(SUPPLIED RECORDS):
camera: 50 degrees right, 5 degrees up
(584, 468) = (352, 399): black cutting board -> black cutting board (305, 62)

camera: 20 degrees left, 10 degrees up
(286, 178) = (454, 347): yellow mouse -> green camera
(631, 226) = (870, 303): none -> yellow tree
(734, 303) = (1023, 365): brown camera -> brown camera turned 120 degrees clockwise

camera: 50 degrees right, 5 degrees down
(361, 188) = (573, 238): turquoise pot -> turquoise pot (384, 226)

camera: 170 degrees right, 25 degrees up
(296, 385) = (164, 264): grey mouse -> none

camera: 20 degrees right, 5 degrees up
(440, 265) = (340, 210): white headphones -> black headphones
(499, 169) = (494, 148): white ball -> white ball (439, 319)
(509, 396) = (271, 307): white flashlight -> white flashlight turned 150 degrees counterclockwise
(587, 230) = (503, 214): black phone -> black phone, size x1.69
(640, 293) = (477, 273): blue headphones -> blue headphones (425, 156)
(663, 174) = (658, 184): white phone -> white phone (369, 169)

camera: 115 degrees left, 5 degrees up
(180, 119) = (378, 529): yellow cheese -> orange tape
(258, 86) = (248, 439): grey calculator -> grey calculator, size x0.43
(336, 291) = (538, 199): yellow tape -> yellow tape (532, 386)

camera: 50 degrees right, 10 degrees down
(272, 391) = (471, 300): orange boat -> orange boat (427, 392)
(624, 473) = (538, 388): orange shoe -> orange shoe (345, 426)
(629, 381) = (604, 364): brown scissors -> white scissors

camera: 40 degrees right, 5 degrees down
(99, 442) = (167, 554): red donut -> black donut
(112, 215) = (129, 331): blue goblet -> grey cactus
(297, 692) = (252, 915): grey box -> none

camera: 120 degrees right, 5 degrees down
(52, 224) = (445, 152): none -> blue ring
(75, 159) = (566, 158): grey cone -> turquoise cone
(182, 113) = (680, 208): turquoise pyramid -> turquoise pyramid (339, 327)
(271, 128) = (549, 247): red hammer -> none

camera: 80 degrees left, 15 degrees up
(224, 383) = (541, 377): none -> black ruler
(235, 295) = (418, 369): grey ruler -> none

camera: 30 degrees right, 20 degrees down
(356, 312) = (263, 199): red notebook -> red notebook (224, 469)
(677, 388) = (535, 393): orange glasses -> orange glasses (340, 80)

(WORK TO BE COMPLETED): Would you reproduce the whole listing exactly as it stands?

(PROBLEM SOLUTION):
camera: 50 degrees right, 5 degrees up
(584, 468) = (352, 399): black cutting board -> black cutting board (305, 62)

camera: 20 degrees left, 10 degrees up
(286, 178) = (454, 347): yellow mouse -> green camera
(631, 226) = (870, 303): none -> yellow tree
(734, 303) = (1023, 365): brown camera -> brown camera turned 120 degrees clockwise

camera: 50 degrees right, 5 degrees down
(361, 188) = (573, 238): turquoise pot -> turquoise pot (384, 226)

camera: 170 degrees right, 25 degrees up
(296, 385) = (164, 264): grey mouse -> none

camera: 20 degrees right, 5 degrees up
(440, 265) = (340, 210): white headphones -> black headphones
(499, 169) = (494, 148): white ball -> white ball (439, 319)
(509, 396) = (271, 307): white flashlight -> white flashlight turned 150 degrees counterclockwise
(587, 230) = (503, 214): black phone -> black phone, size x1.69
(640, 293) = (477, 273): blue headphones -> blue headphones (425, 156)
(663, 174) = (658, 184): white phone -> white phone (369, 169)

camera: 115 degrees left, 5 degrees up
(180, 119) = (378, 529): yellow cheese -> orange tape
(258, 86) = (248, 439): grey calculator -> grey calculator, size x0.43
(336, 291) = (538, 199): yellow tape -> yellow tape (532, 386)

camera: 50 degrees right, 10 degrees down
(272, 391) = (471, 300): orange boat -> orange boat (427, 392)
(624, 473) = (538, 388): orange shoe -> orange shoe (345, 426)
(629, 381) = (604, 364): brown scissors -> white scissors

camera: 40 degrees right, 5 degrees down
(99, 442) = (167, 554): red donut -> black donut
(112, 215) = (129, 331): blue goblet -> grey cactus
(297, 692) = (252, 915): grey box -> none

camera: 120 degrees right, 5 degrees down
(52, 224) = (445, 152): none -> blue ring
(75, 159) = (566, 158): grey cone -> turquoise cone
(182, 113) = (680, 208): turquoise pyramid -> turquoise pyramid (339, 327)
(271, 128) = (549, 247): red hammer -> none

camera: 80 degrees left, 15 degrees up
(224, 383) = (541, 377): none -> black ruler
(235, 295) = (418, 369): grey ruler -> none

camera: 30 degrees right, 20 degrees down
(356, 312) = (263, 199): red notebook -> red notebook (224, 469)
(677, 388) = (535, 393): orange glasses -> orange glasses (340, 80)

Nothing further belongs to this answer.